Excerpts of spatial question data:
⁂
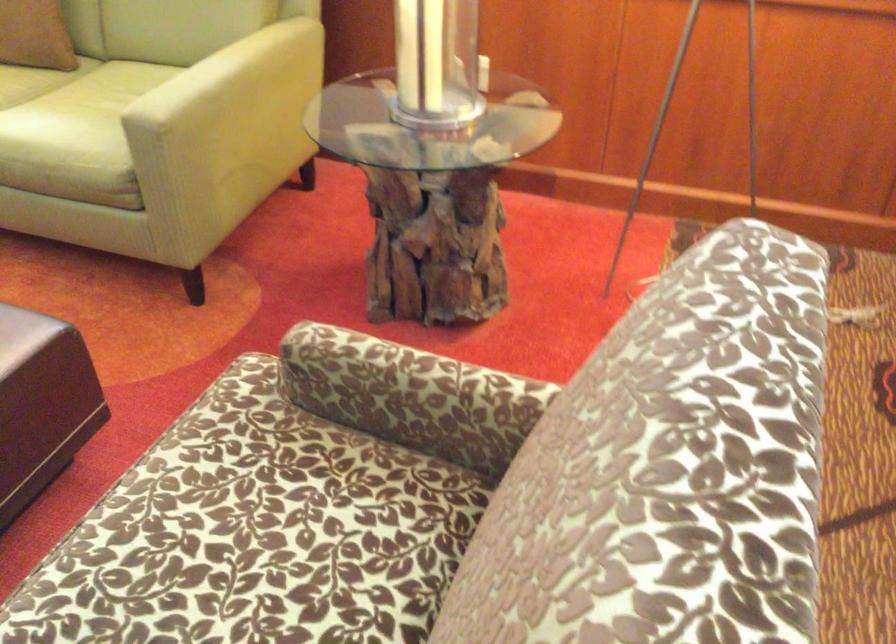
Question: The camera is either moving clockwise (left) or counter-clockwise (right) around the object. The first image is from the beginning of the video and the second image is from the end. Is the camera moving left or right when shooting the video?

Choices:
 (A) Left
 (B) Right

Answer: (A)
⁂
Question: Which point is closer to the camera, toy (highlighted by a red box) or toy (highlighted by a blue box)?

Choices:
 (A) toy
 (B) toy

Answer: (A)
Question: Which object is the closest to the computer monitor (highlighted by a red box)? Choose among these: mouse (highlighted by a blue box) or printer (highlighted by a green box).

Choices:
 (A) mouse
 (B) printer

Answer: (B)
⁂
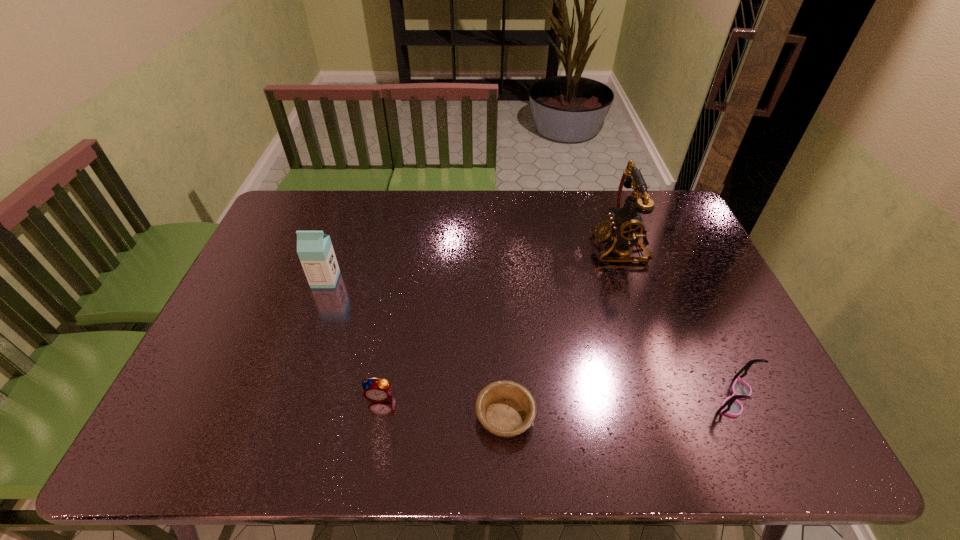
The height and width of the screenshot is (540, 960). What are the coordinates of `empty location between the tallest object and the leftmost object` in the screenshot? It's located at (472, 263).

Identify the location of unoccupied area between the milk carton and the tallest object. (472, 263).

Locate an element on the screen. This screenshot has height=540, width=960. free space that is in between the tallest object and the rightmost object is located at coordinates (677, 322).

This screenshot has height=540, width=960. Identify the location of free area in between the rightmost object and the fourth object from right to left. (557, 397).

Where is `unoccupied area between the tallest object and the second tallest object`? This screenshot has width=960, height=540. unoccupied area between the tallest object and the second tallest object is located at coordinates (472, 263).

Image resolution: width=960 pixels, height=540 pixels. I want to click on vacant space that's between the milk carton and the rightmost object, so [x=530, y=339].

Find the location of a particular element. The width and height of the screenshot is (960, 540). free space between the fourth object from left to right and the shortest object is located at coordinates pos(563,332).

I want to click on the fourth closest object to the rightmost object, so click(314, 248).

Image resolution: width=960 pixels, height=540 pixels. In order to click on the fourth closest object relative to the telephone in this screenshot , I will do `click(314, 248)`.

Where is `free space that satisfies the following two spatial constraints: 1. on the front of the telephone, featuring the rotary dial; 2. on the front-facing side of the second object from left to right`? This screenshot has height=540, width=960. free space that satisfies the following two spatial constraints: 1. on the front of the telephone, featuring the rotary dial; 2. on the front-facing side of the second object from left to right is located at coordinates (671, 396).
⁂
Repeat the records verbatim, beginning at the line that contains "Image resolution: width=960 pixels, height=540 pixels. I want" and stopping after the line that contains "coordinates (671, 396).".

Image resolution: width=960 pixels, height=540 pixels. I want to click on vacant space that's between the milk carton and the rightmost object, so [x=530, y=339].

Find the location of a particular element. The width and height of the screenshot is (960, 540). free space between the fourth object from left to right and the shortest object is located at coordinates pos(563,332).

I want to click on the fourth closest object to the rightmost object, so click(314, 248).

Image resolution: width=960 pixels, height=540 pixels. In order to click on the fourth closest object relative to the telephone in this screenshot , I will do `click(314, 248)`.

Where is `free space that satisfies the following two spatial constraints: 1. on the front of the telephone, featuring the rotary dial; 2. on the front-facing side of the second object from left to right`? This screenshot has height=540, width=960. free space that satisfies the following two spatial constraints: 1. on the front of the telephone, featuring the rotary dial; 2. on the front-facing side of the second object from left to right is located at coordinates (671, 396).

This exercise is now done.